How to complete this task: Filter the records for "none" and keep each line that has it.
══════════════════════════════
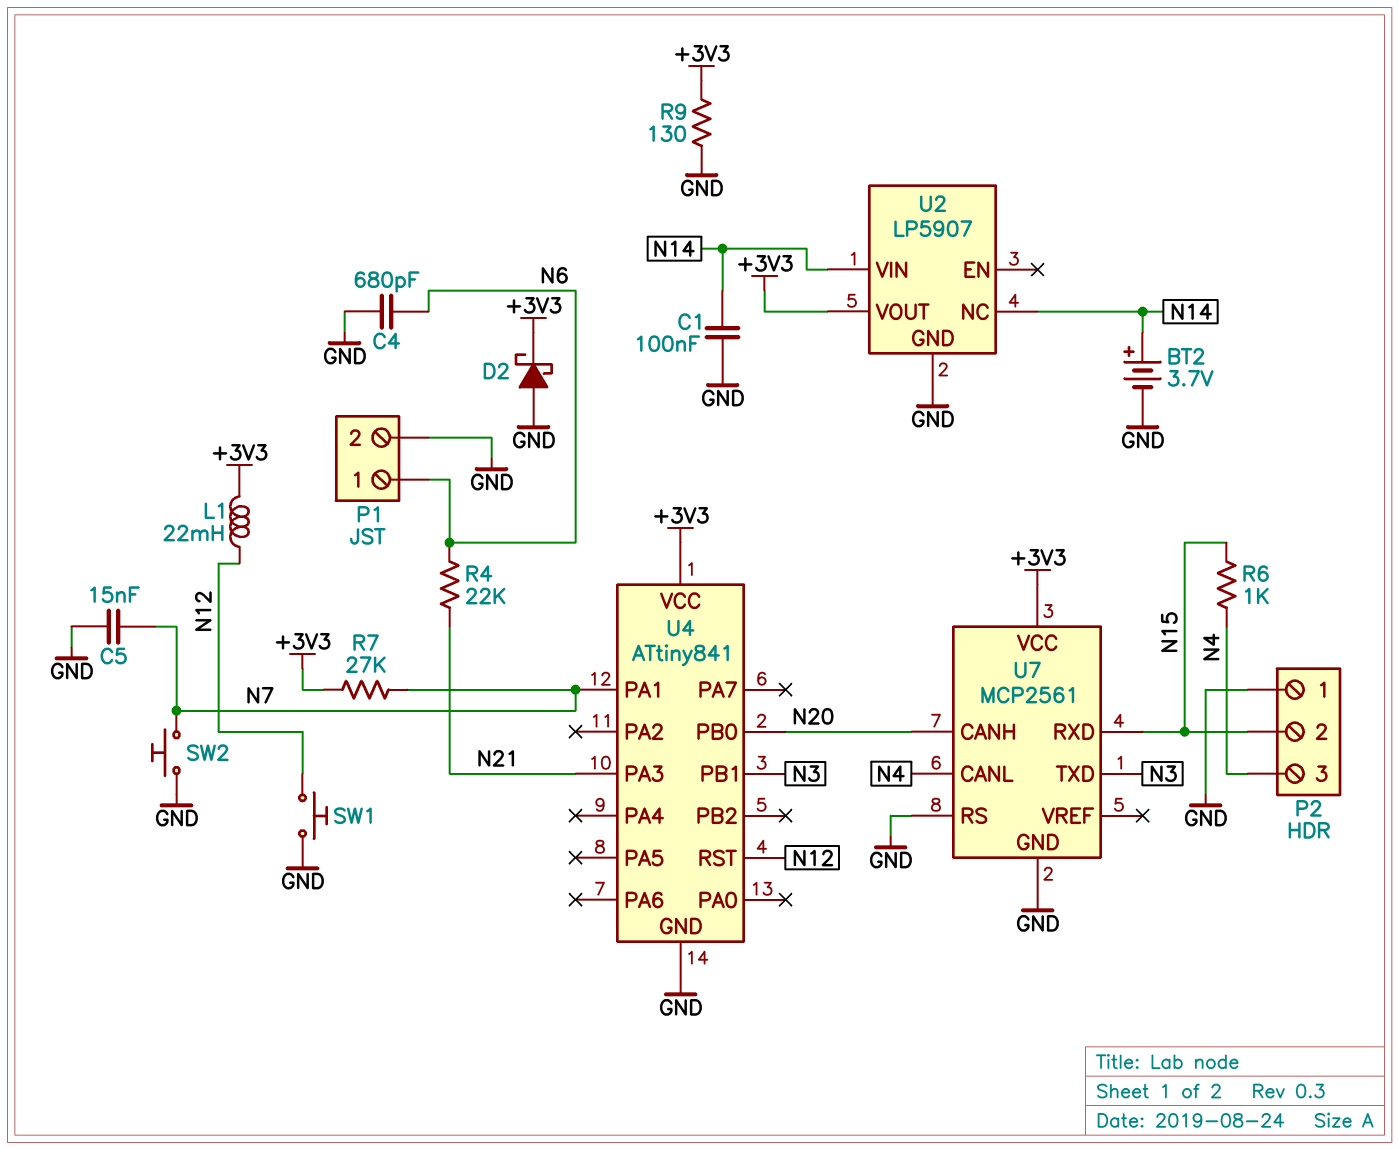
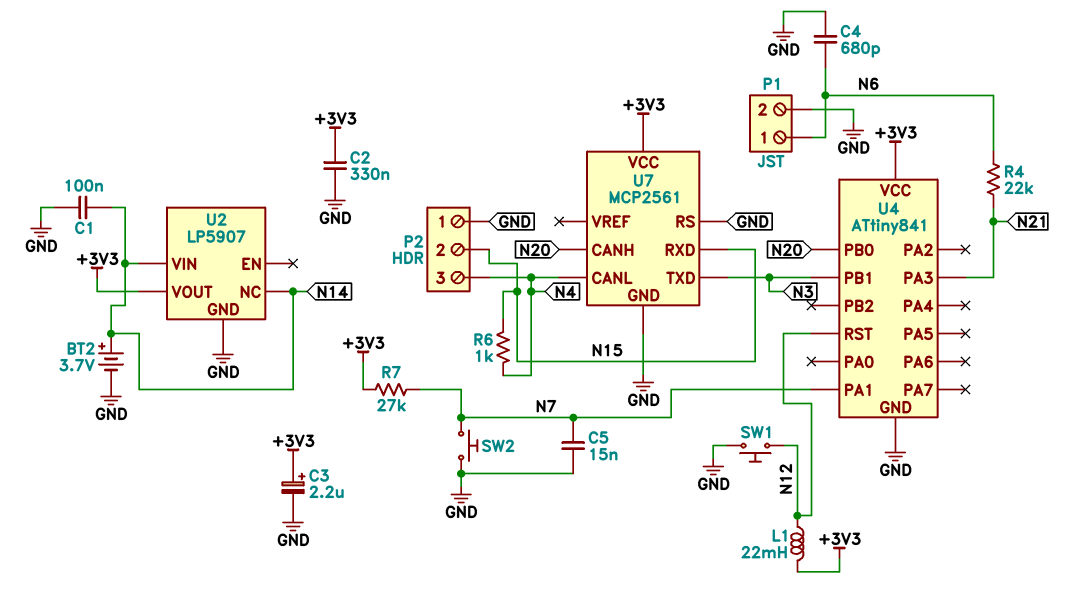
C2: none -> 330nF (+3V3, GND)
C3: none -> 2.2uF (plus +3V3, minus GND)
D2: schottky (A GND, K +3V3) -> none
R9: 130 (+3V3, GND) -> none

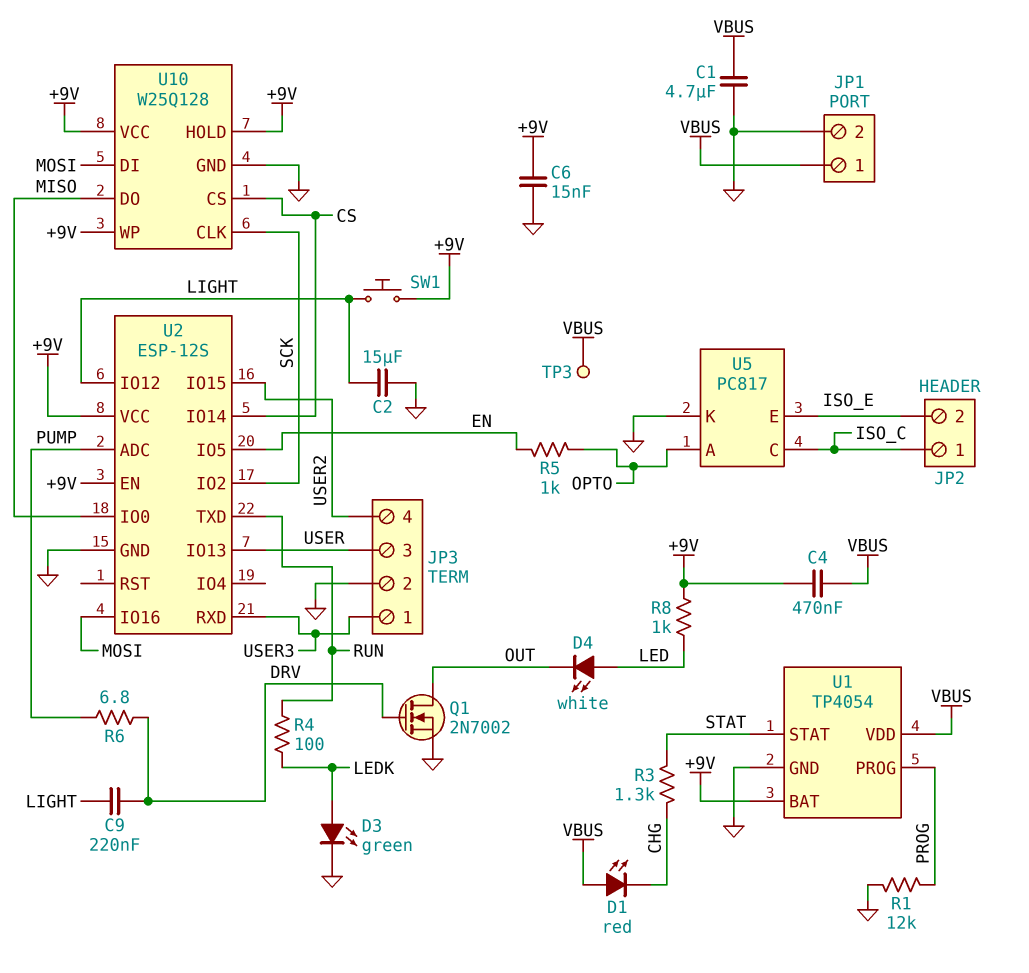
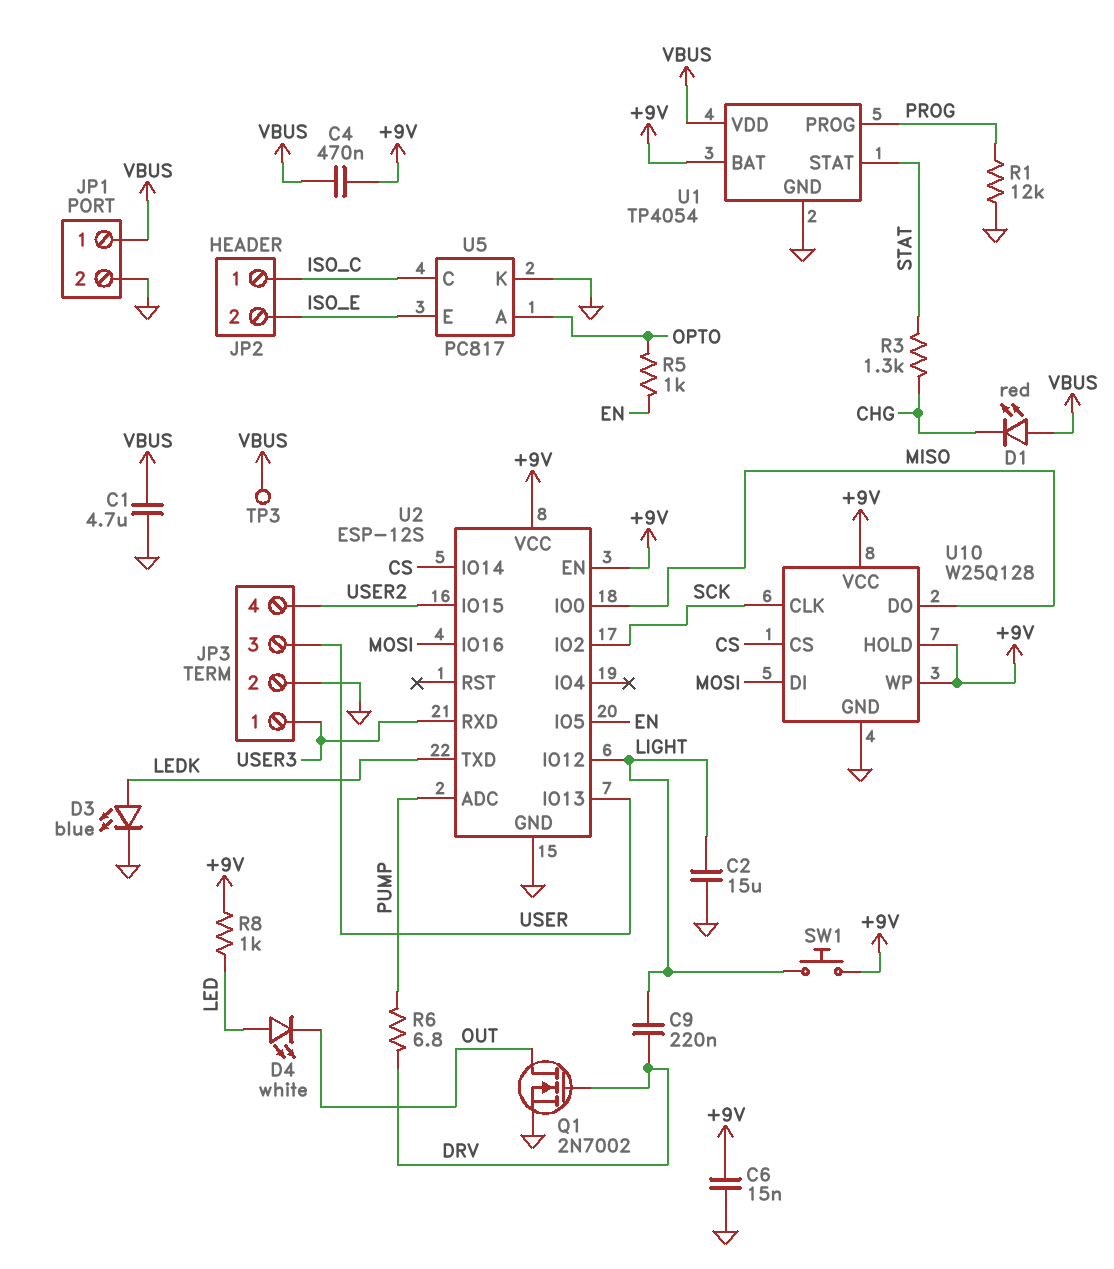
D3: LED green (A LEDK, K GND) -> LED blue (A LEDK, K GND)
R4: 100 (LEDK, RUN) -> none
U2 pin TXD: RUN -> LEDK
══════════════════════════════
Written response:
C2: none -> 330nF (+3V3, GND)
C3: none -> 2.2uF (plus +3V3, minus GND)
D2: schottky (A GND, K +3V3) -> none
R9: 130 (+3V3, GND) -> none
R4: 100 (LEDK, RUN) -> none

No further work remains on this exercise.